Listed entries:
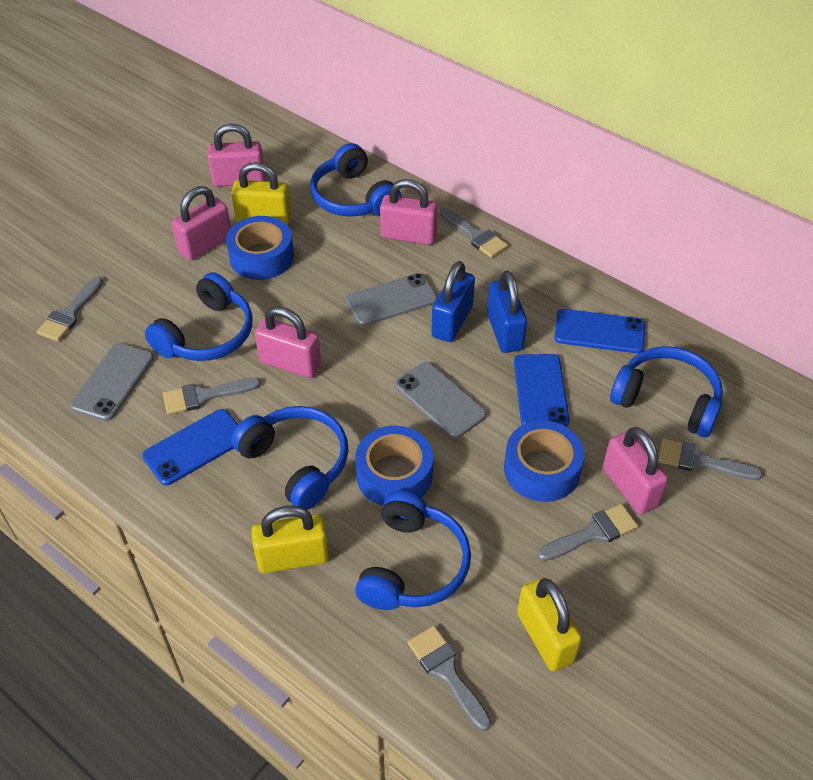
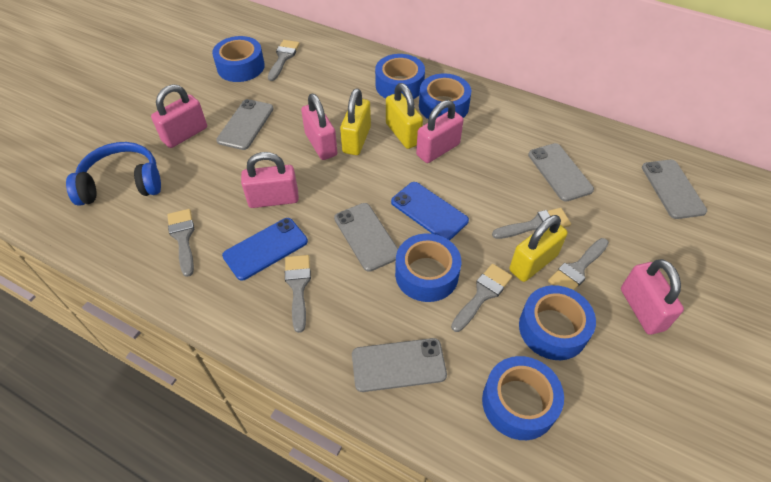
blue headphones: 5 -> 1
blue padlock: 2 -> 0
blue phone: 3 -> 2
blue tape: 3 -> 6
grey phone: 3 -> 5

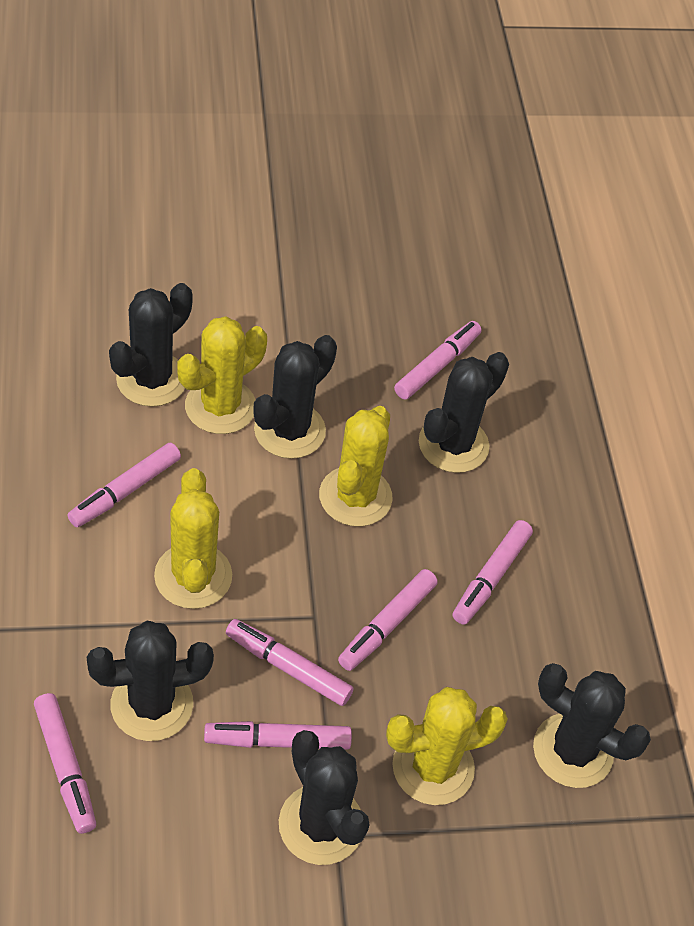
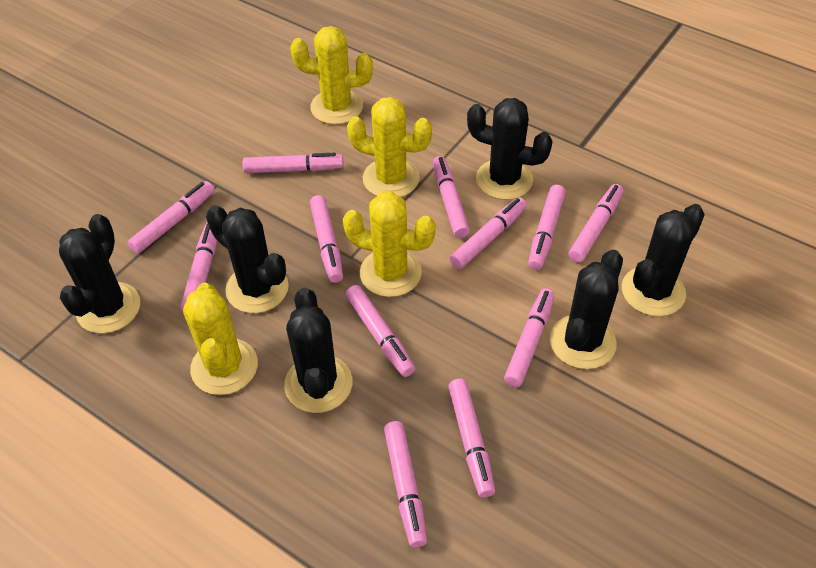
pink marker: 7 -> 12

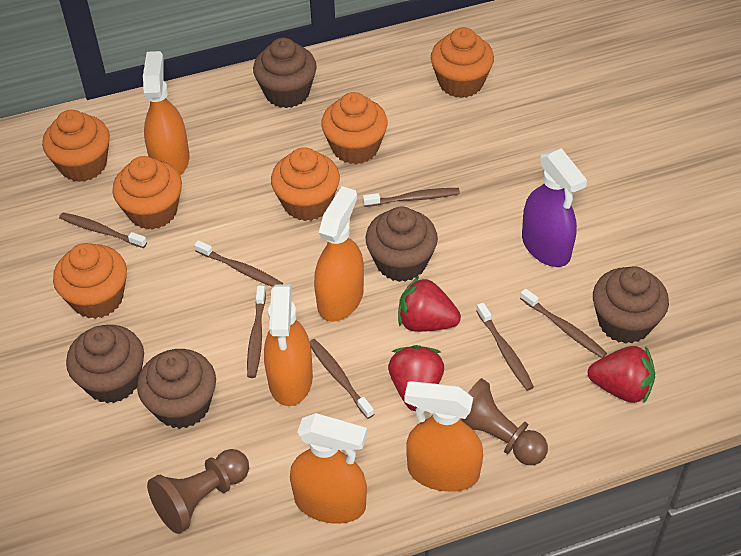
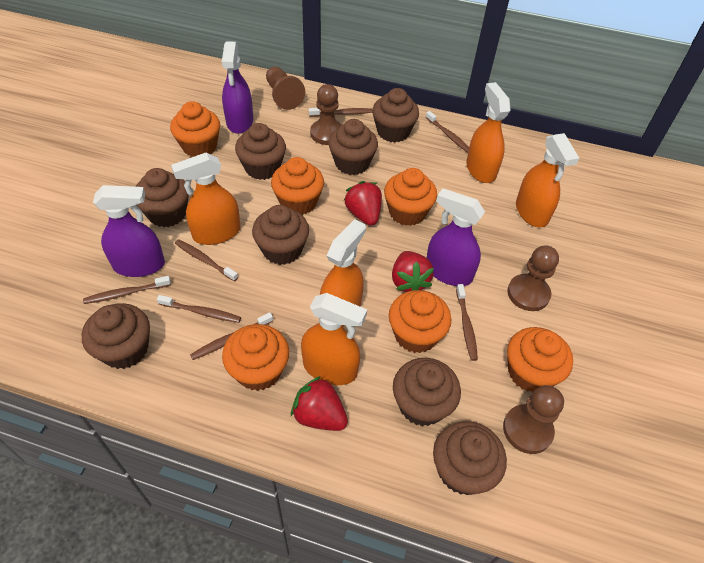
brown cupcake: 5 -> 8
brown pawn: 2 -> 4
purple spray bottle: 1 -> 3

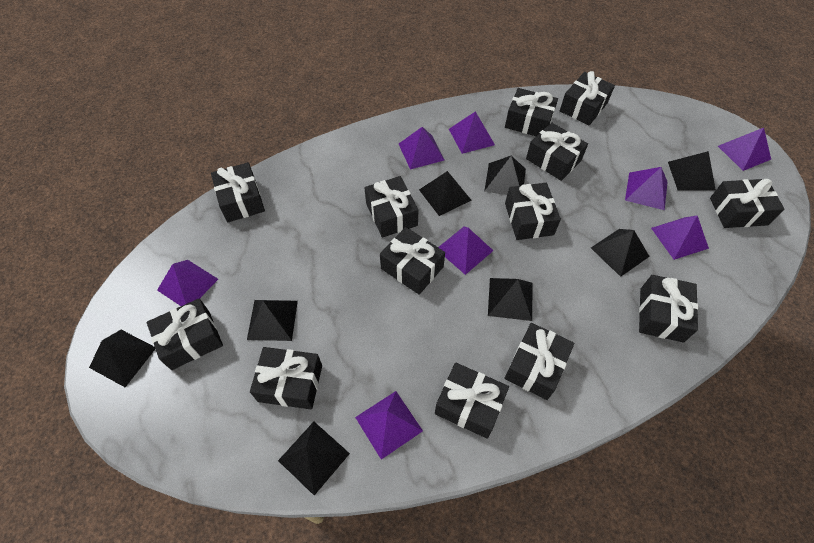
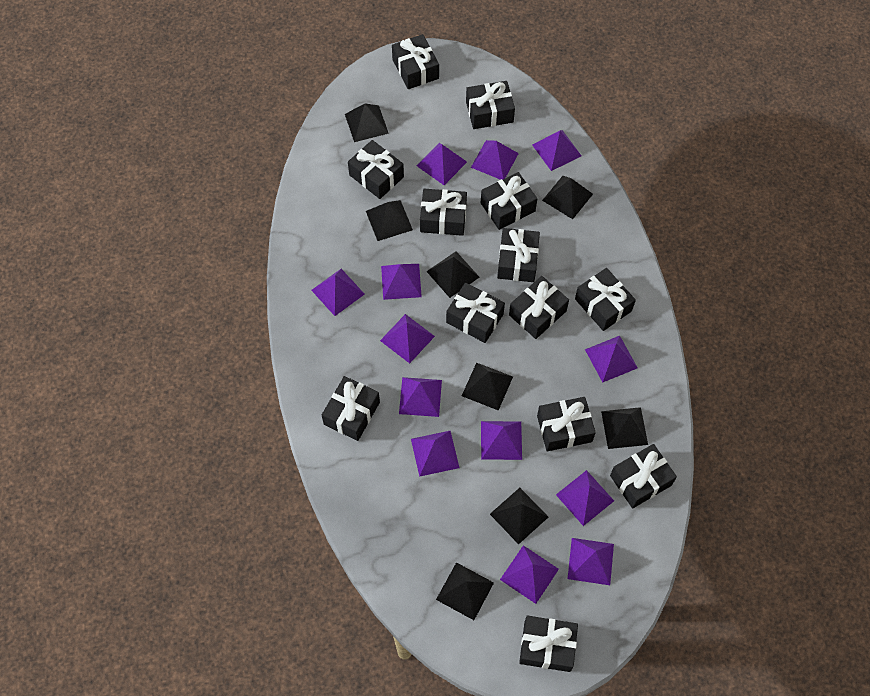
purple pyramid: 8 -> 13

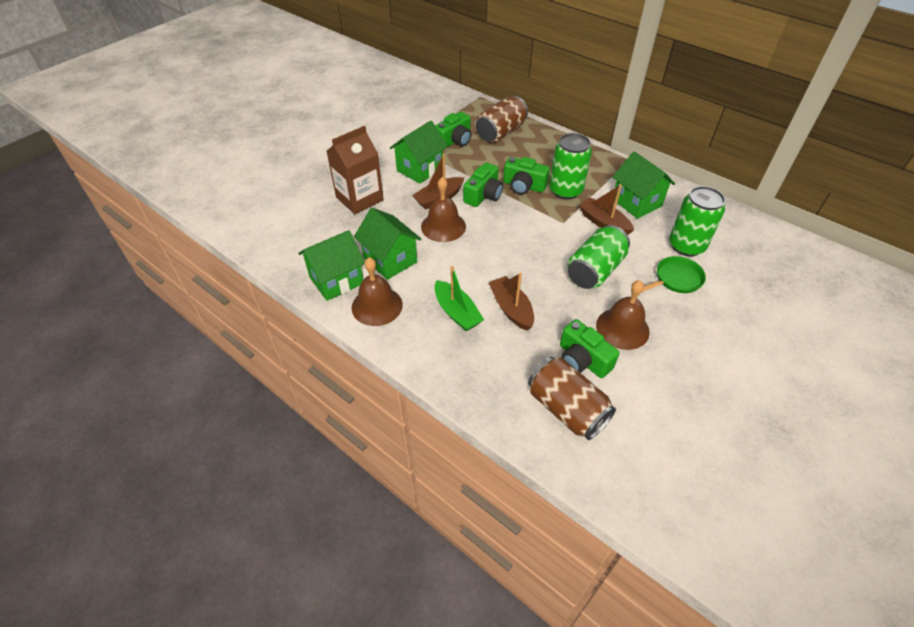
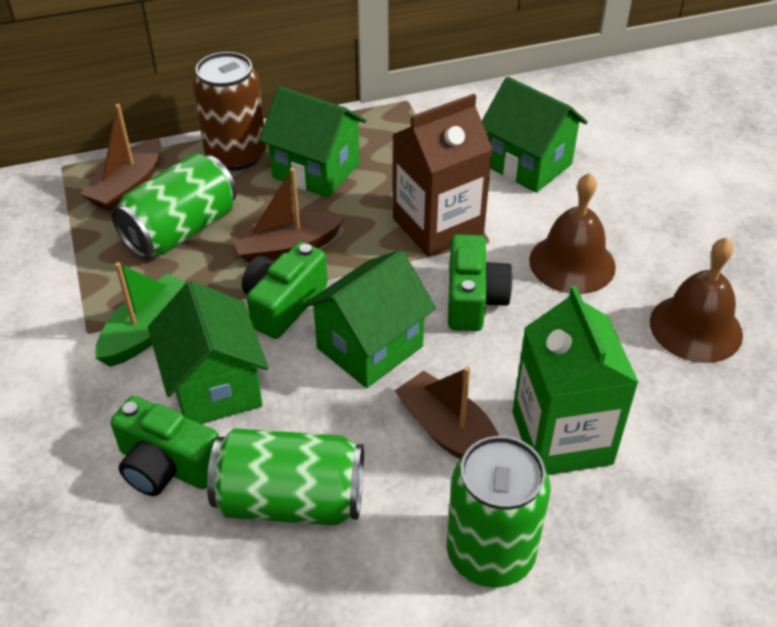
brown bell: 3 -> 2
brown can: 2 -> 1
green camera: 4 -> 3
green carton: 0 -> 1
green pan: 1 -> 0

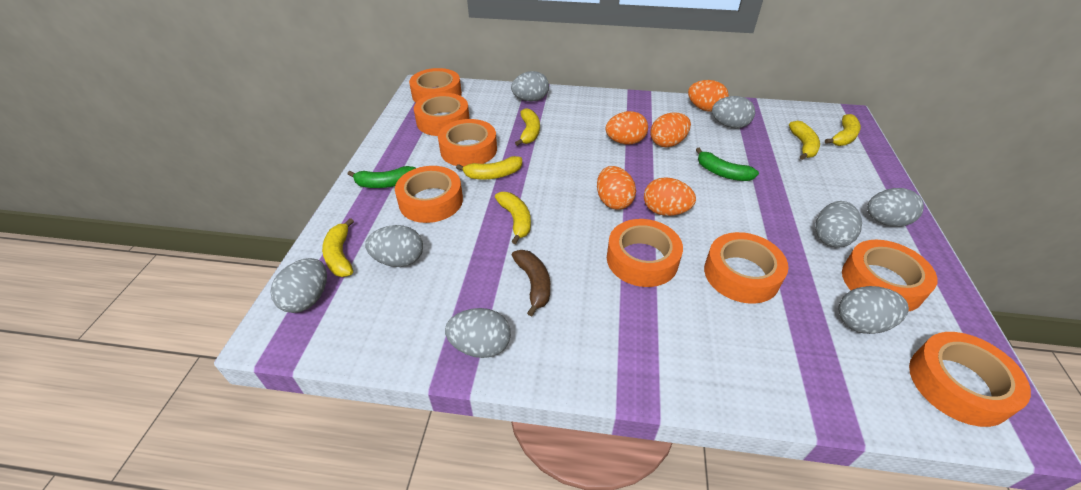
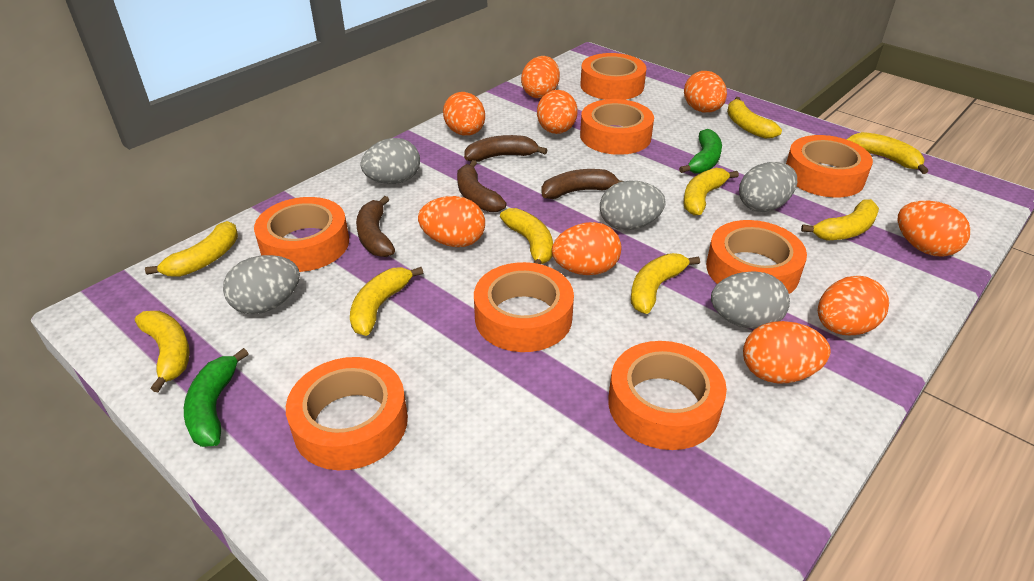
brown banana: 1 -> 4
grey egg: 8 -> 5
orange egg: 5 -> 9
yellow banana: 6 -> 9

The problem:
Return all the data exactly, pictures omitted.

Solution to the exercise:
blue headphones: 5 -> 1
blue padlock: 2 -> 0
blue phone: 3 -> 2
blue tape: 3 -> 6
grey phone: 3 -> 5

pink marker: 7 -> 12

brown cupcake: 5 -> 8
brown pawn: 2 -> 4
purple spray bottle: 1 -> 3

purple pyramid: 8 -> 13

brown bell: 3 -> 2
brown can: 2 -> 1
green camera: 4 -> 3
green carton: 0 -> 1
green pan: 1 -> 0

brown banana: 1 -> 4
grey egg: 8 -> 5
orange egg: 5 -> 9
yellow banana: 6 -> 9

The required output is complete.